[Items start]

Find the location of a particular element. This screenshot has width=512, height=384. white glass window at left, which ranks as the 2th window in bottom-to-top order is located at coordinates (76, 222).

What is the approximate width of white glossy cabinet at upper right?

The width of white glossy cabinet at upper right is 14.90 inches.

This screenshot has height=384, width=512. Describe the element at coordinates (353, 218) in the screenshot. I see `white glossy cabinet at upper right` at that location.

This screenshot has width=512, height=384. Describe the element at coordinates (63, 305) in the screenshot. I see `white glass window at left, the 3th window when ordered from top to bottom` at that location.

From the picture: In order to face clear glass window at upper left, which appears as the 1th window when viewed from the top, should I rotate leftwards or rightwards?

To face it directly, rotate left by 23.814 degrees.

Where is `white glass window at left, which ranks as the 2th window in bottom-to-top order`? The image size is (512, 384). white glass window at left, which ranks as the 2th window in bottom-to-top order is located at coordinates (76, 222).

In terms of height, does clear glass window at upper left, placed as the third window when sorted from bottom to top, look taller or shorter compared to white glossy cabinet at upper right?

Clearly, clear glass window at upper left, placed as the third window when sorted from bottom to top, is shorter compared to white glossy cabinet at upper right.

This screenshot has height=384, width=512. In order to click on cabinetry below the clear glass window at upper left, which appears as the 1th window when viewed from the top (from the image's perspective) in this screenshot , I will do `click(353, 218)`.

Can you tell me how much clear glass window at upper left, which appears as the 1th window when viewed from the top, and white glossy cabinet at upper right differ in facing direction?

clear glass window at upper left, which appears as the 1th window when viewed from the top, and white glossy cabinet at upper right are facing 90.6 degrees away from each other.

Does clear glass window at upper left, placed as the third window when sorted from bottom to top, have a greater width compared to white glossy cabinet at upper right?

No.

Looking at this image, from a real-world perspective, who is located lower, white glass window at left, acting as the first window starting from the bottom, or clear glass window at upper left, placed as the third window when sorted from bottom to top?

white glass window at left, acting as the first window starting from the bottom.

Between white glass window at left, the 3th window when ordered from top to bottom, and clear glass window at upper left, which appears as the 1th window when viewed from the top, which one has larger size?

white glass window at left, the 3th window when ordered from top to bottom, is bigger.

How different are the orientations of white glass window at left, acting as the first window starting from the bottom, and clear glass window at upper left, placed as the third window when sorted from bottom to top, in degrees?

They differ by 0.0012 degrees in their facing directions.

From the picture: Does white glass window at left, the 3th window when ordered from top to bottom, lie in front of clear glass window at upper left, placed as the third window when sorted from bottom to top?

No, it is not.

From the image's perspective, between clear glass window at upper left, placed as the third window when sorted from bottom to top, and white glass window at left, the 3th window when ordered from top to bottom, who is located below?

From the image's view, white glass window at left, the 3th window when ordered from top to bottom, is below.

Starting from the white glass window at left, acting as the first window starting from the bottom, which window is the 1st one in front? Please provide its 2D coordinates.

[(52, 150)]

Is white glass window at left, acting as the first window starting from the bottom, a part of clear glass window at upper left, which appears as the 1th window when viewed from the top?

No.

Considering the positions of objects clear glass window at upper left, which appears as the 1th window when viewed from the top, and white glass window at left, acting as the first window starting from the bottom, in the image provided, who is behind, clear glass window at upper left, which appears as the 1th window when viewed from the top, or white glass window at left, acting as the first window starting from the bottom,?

[Items end]

**Instructions for the task:** Reproduce verbatim every line from the beginning of the material through the line containing "The width of", including that line.

**Reply to the exercise:**
Find the location of a particular element. This screenshot has width=512, height=384. white glass window at left, which ranks as the 2th window in bottom-to-top order is located at coordinates (76, 222).

What is the approximate width of white glossy cabinet at upper right?

The width of white glossy cabinet at upper right is 14.90 inches.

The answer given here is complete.